■ **How to complete this task**:
In the listing below, locate the line containing "white plate G1:H1"; reproduce that line and all lines that follow it, unchanged.

■ **Raw data**:

[Start of section]

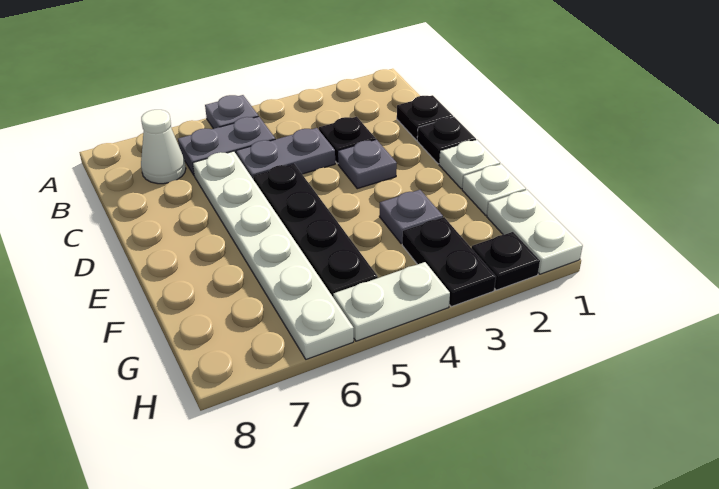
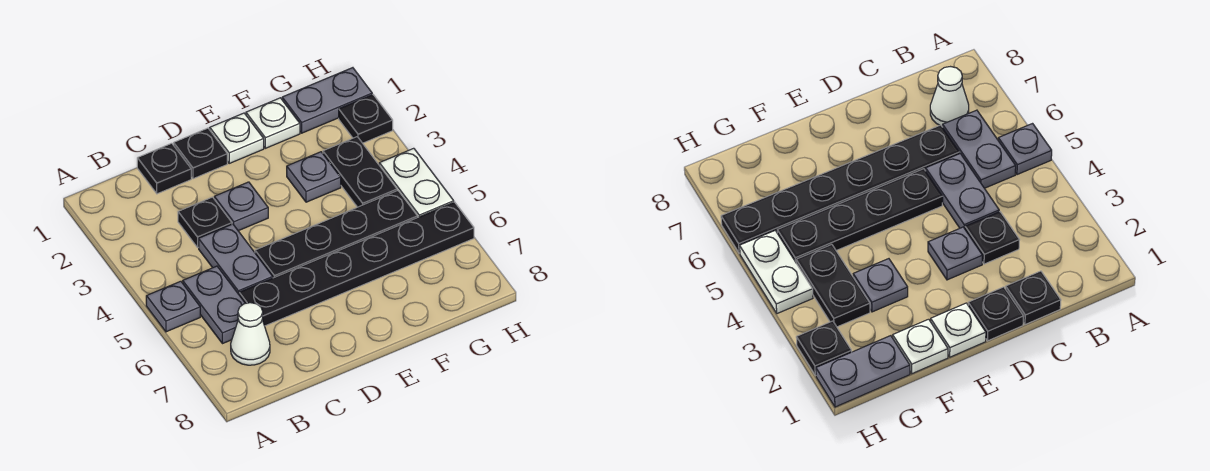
white plate C6:H6 level 1 -> black plate C6:H6 level 1
white plate G1:H1 level 1 -> grey plate G1:H1 level 1
black plate G3:H3 level 1 -> black plate G3:G4 level 1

[End of section]

■ **Result for this task**:
white plate G1:H1 level 1 -> grey plate G1:H1 level 1
black plate G3:H3 level 1 -> black plate G3:G4 level 1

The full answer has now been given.